* [Action item] Leave out the pictures and retype all the entries below exactly.

* [Task input]
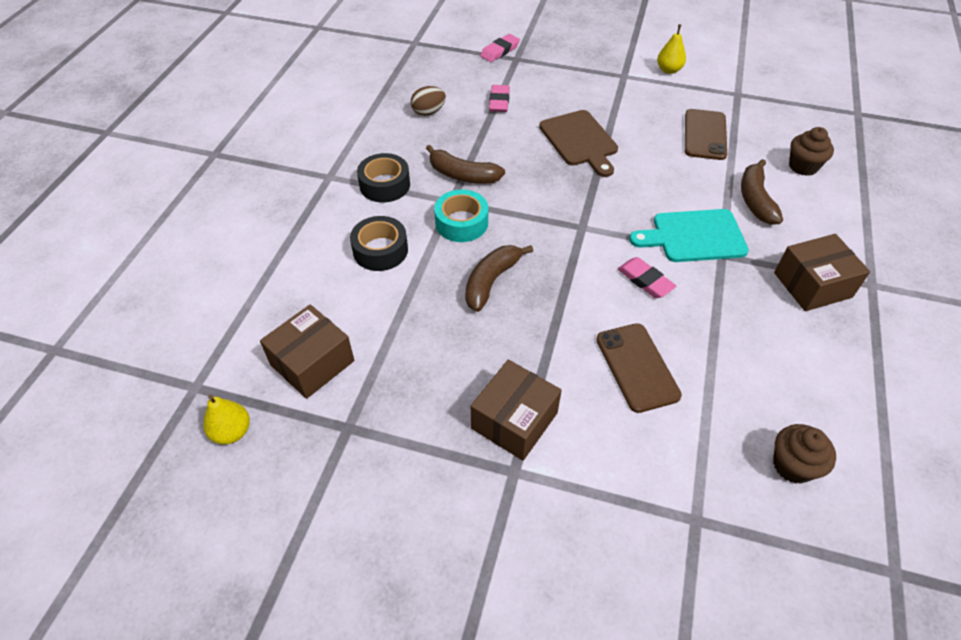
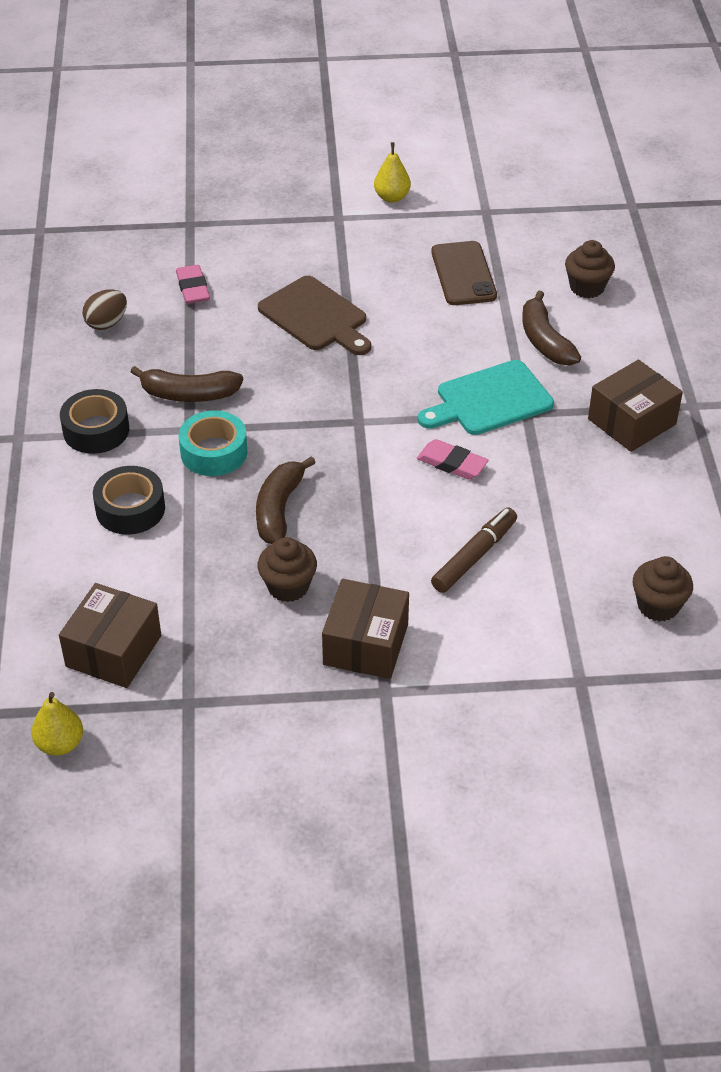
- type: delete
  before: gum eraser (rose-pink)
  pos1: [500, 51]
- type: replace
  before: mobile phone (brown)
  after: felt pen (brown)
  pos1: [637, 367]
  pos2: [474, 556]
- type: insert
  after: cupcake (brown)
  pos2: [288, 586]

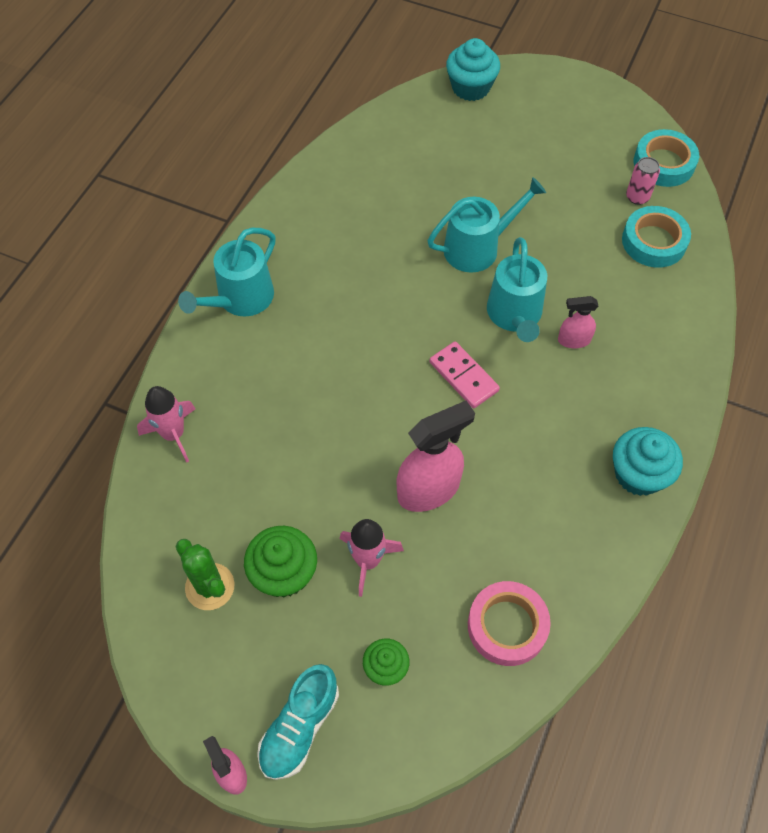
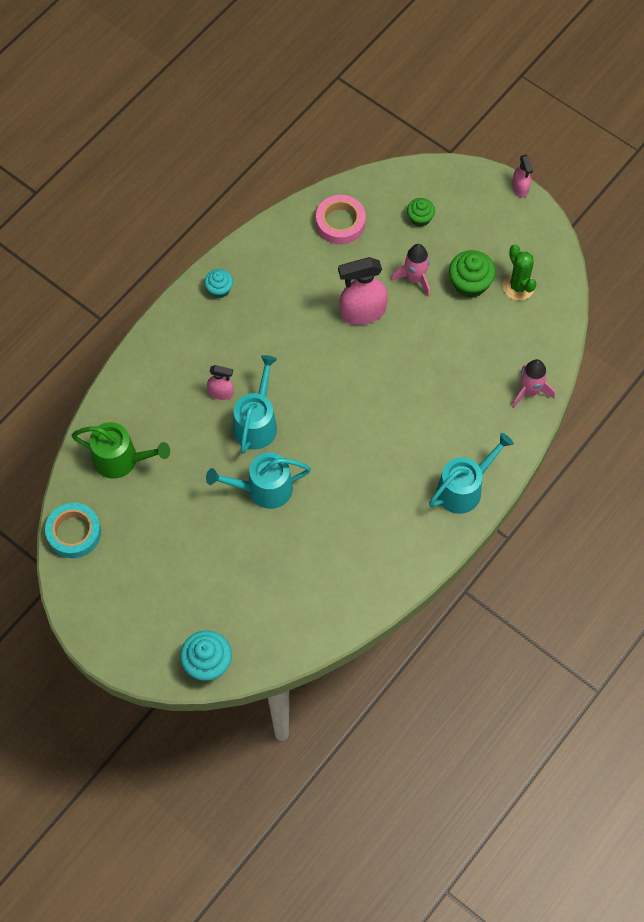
- type: delete
  before: tin (rose-pink)
  pos1: [637, 197]
- type: replace
  before: tape (aqua)
  after: sprinkling can (emerald)
  pos1: [654, 241]
  pos2: [121, 459]
- type: delete
  before: domino tile (rose-pink)
  pos1: [463, 376]
- type: resize
  before: cupcake (aqua)
  pos1: [638, 474]
  pos2: [219, 289]
  scale: 0.62
- type: delete
  before: shoe (aqua)
  pos1: [299, 727]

* [Task response]
- type: delete
  before: gum eraser (rose-pink)
  pos1: [500, 51]
- type: replace
  before: mobile phone (brown)
  after: felt pen (brown)
  pos1: [637, 367]
  pos2: [474, 556]
- type: insert
  after: cupcake (brown)
  pos2: [288, 586]

- type: delete
  before: tin (rose-pink)
  pos1: [637, 197]
- type: replace
  before: tape (aqua)
  after: sprinkling can (emerald)
  pos1: [654, 241]
  pos2: [121, 459]
- type: delete
  before: domino tile (rose-pink)
  pos1: [463, 376]
- type: resize
  before: cupcake (aqua)
  pos1: [638, 474]
  pos2: [219, 289]
  scale: 0.62
- type: delete
  before: shoe (aqua)
  pos1: [299, 727]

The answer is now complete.